> Problem statement:
Take the line with "U2 pin TXD: N010 -> none" and every line after it in the entries below, and set them down exactly, without any pictures.

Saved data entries
= = = =
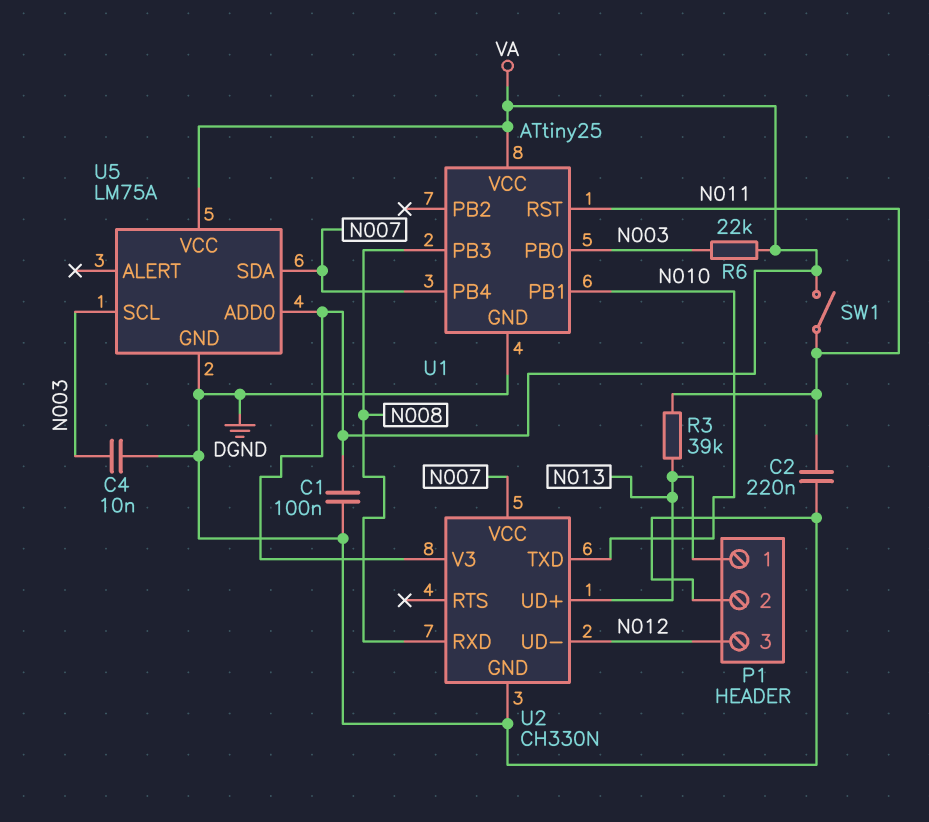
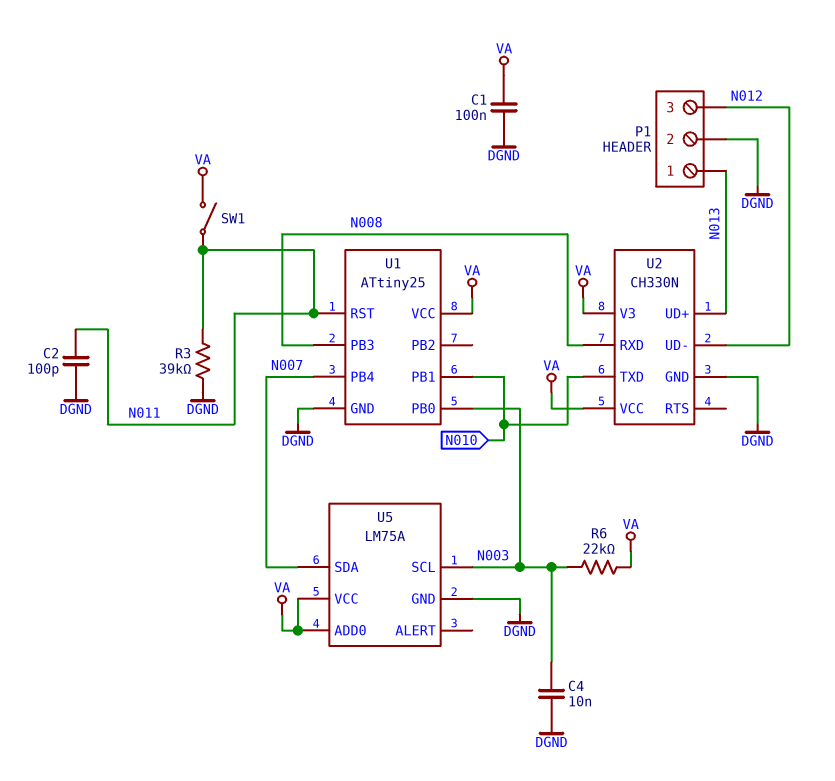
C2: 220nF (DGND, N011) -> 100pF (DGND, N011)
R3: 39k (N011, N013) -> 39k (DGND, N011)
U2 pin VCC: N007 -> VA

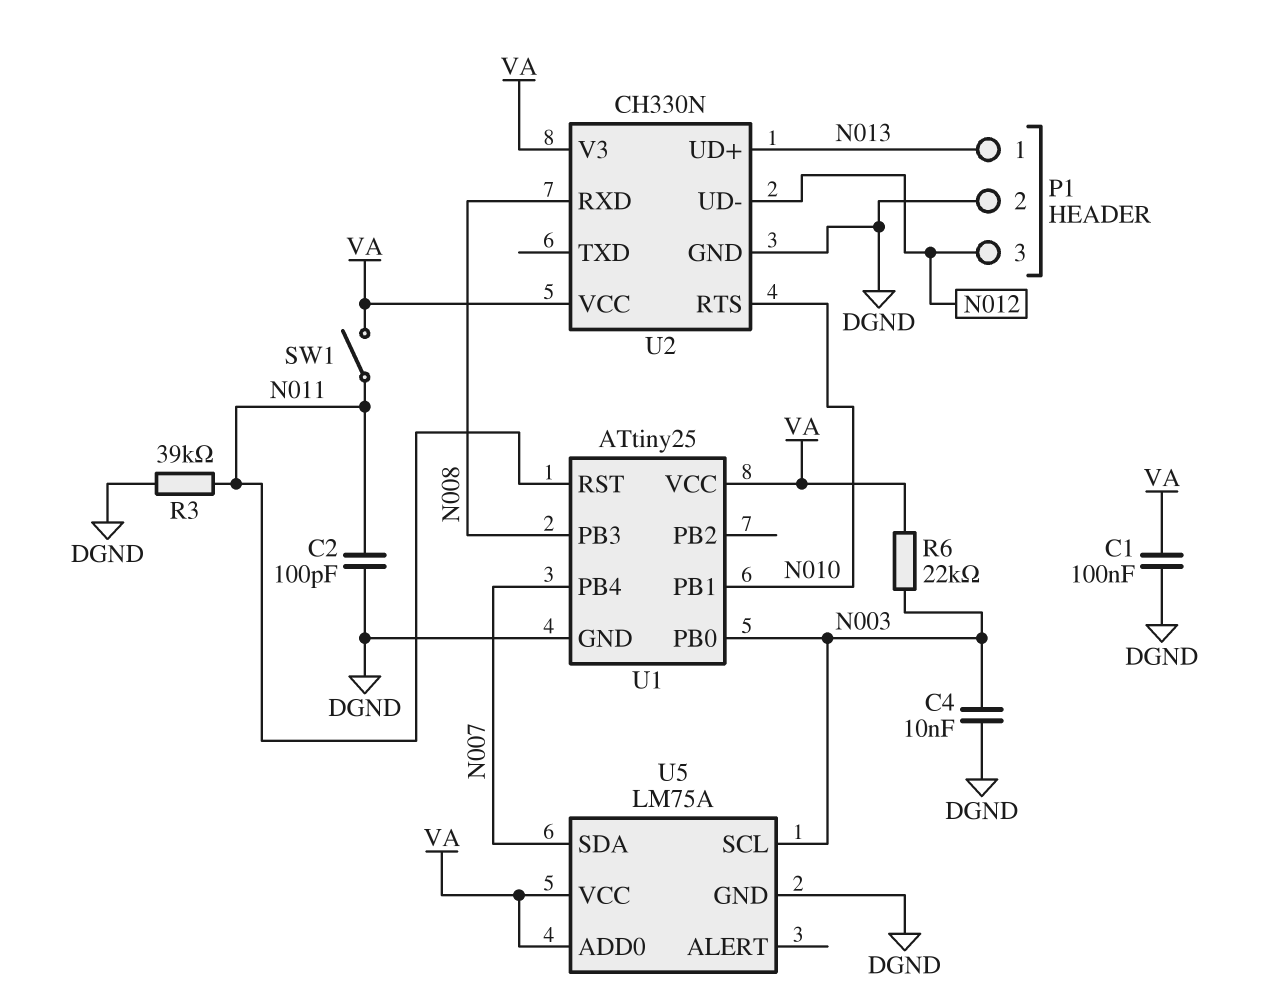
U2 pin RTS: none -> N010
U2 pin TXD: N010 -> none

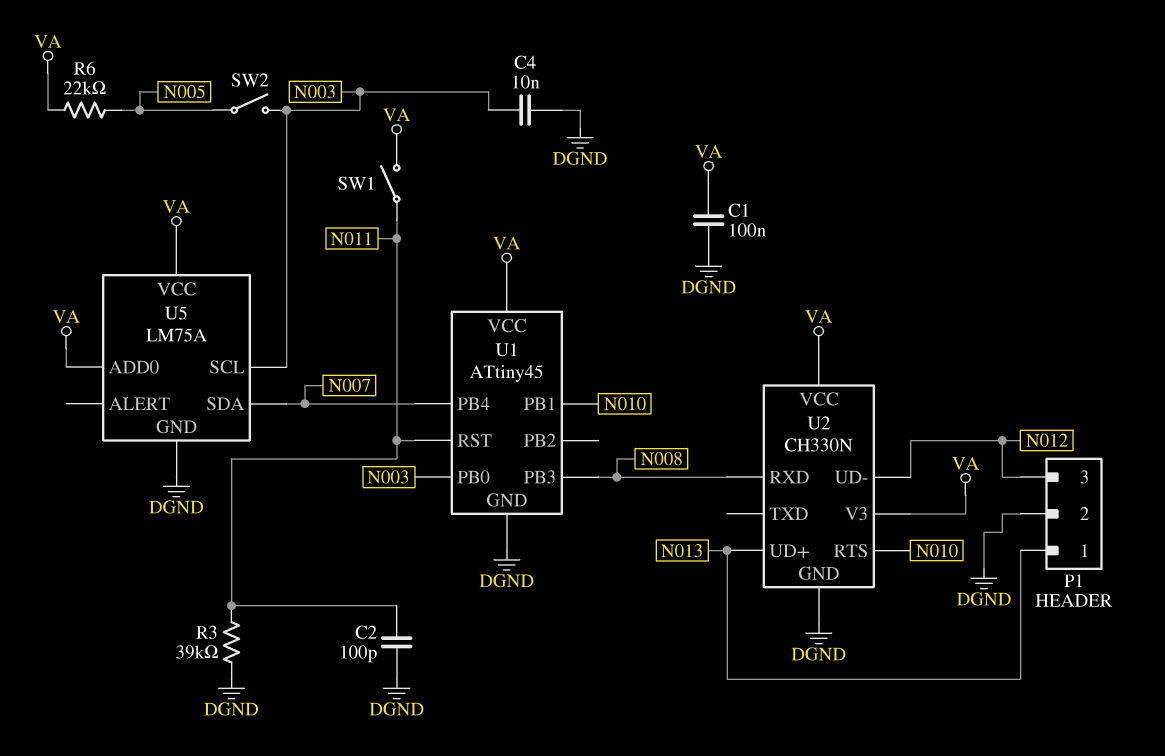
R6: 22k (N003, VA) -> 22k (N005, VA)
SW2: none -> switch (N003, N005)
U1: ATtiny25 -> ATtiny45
= = = =
> Task output:
U2 pin TXD: N010 -> none

R6: 22k (N003, VA) -> 22k (N005, VA)
SW2: none -> switch (N003, N005)
U1: ATtiny25 -> ATtiny45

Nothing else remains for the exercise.